EXERCISE REQUIREMENTS:
Would you retype the line that contains "colour: seau [jaune]" and all lines following it to the end of the entries below, exactly and without pictures?

═════ DATASET EXTRACT ═════

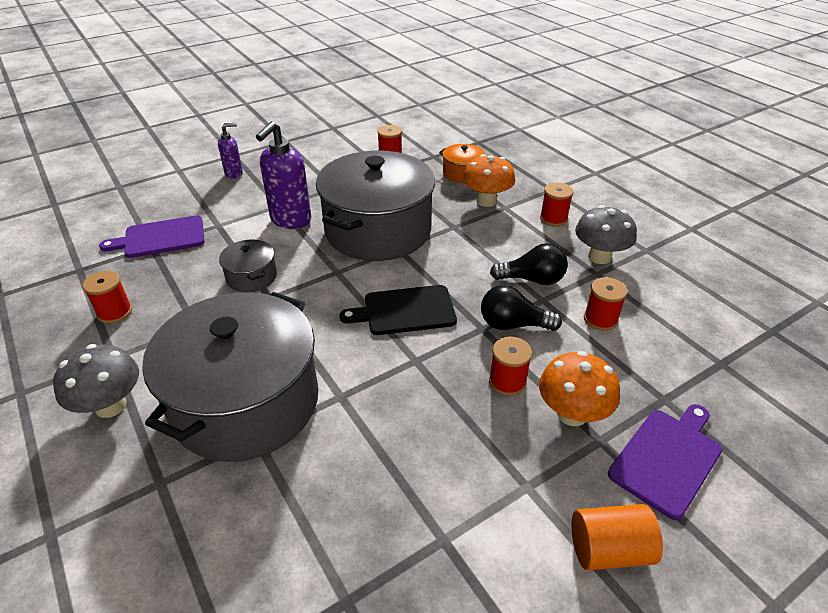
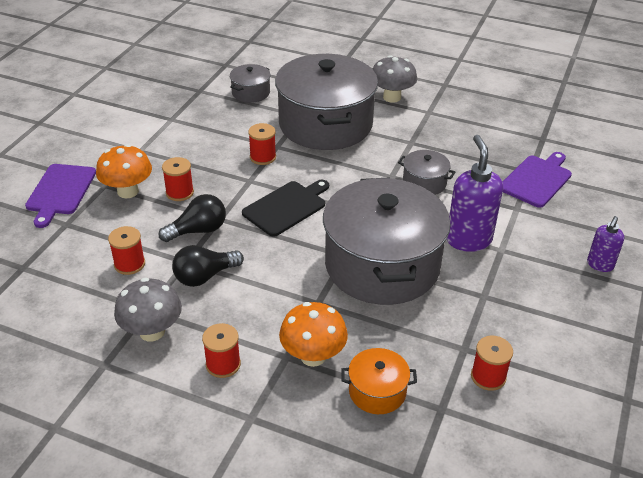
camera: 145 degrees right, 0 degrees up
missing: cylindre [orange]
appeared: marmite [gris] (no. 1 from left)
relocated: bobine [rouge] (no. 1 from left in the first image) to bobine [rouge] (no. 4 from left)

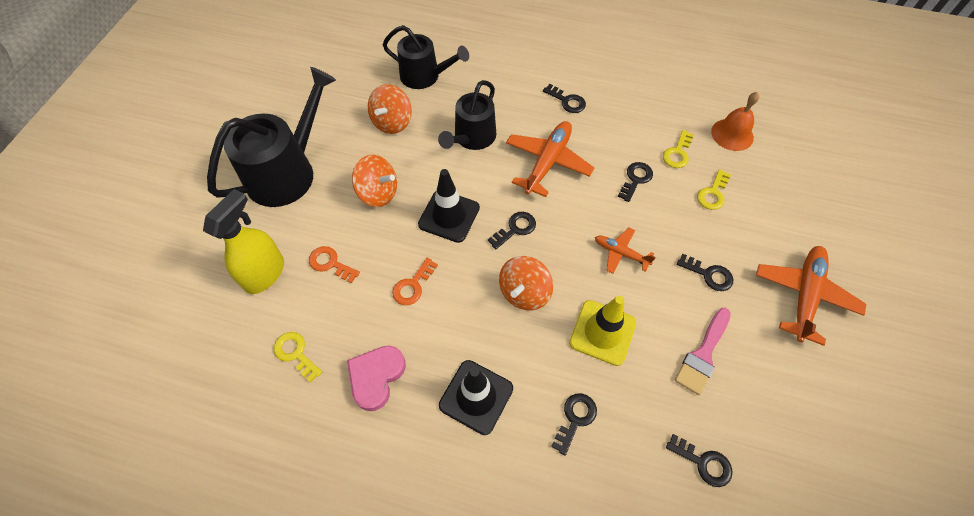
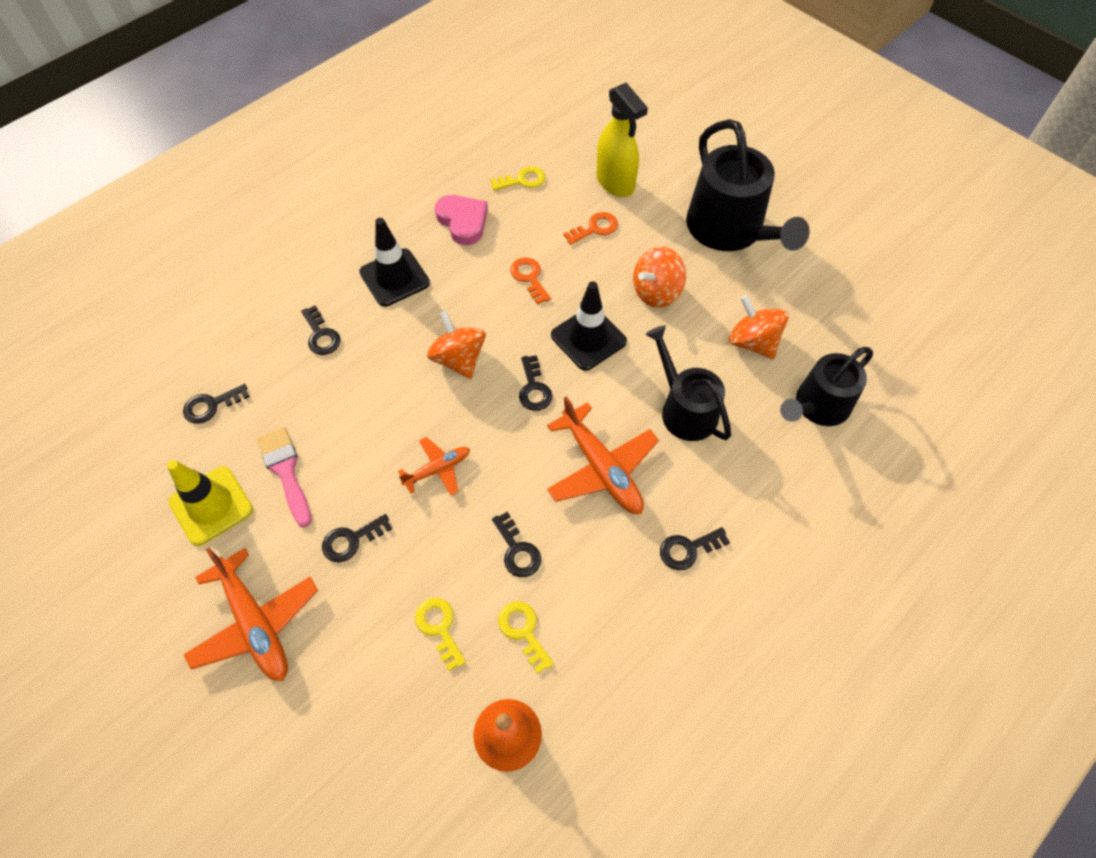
camera: 120 degrees right, 0 degrees up
relocated: cône de chantier [jaune]

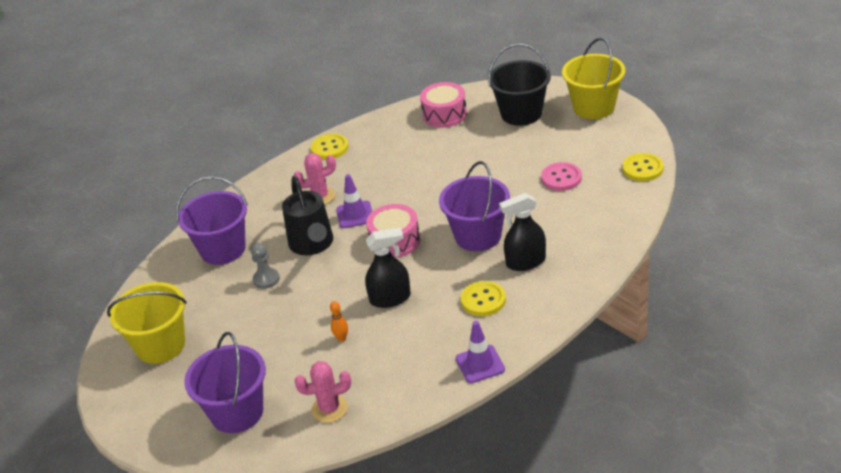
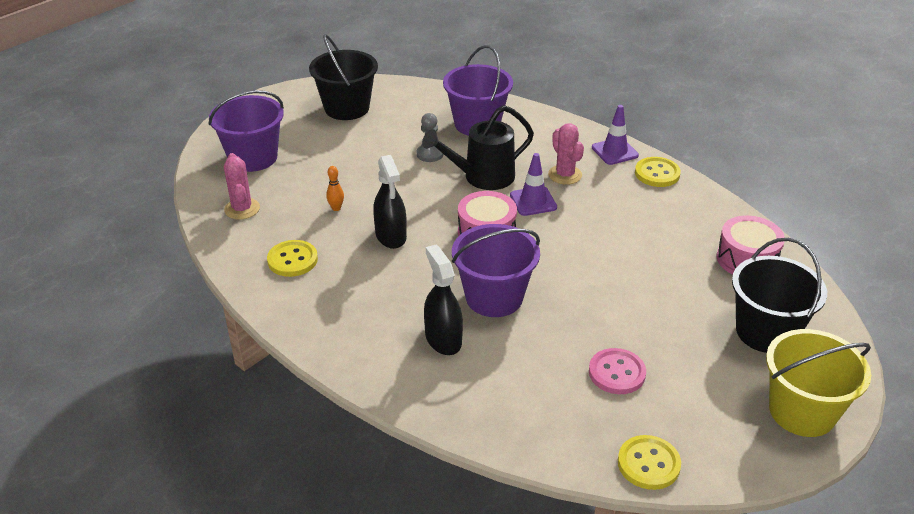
camera: 80 degrees right, 0 degrees up
relocated: cône de chantier [violet] (no. 2 from left); bouton [jaune] (no. 2 from left in the first image) to bouton [jaune] (no. 1 from left)
colour: seau [jaune] (no. 1 from left) to seau [noir] (no. 1 from left)

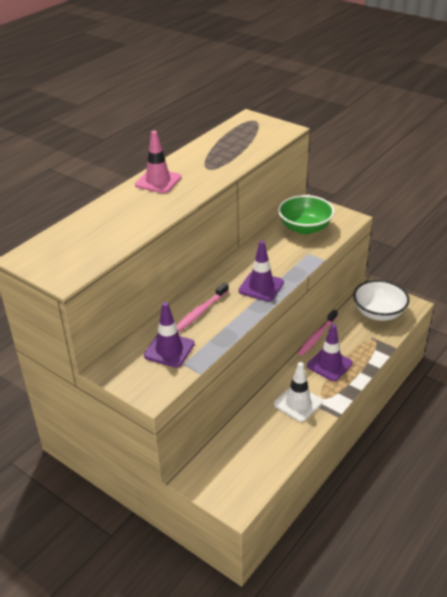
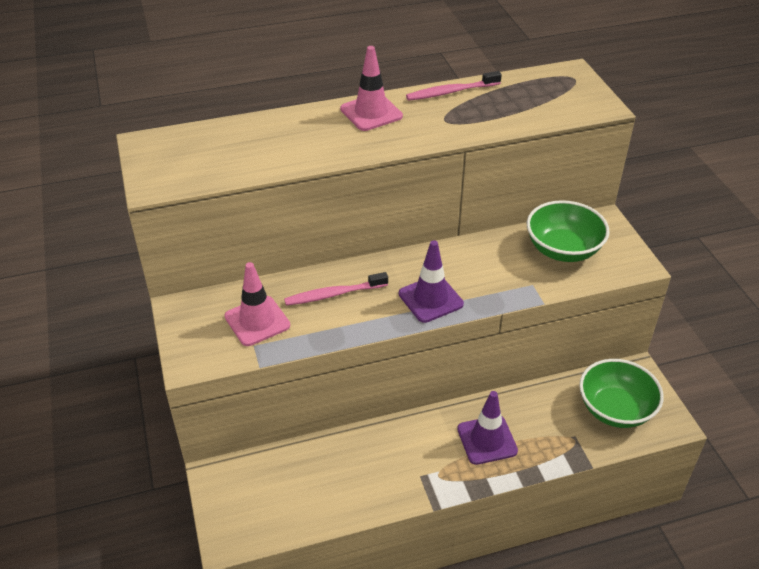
camera: 35 degrees right, 5 degrees up
missing: cône de chantier [blanc]
relocated: brosse à dents [rose] (no. 2 from left)
colour: cône de chantier [violet] (no. 1 from left) to cône de chantier [rose] (no. 1 from left); bol [blanc] to bol [vert] (no. 2 from left)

═════

RESPONSE:
colour: seau [jaune] (no. 1 from left) to seau [noir] (no. 1 from left)

camera: 35 degrees right, 5 degrees up
missing: cône de chantier [blanc]
relocated: brosse à dents [rose] (no. 2 from left)
colour: cône de chantier [violet] (no. 1 from left) to cône de chantier [rose] (no. 1 from left); bol [blanc] to bol [vert] (no. 2 from left)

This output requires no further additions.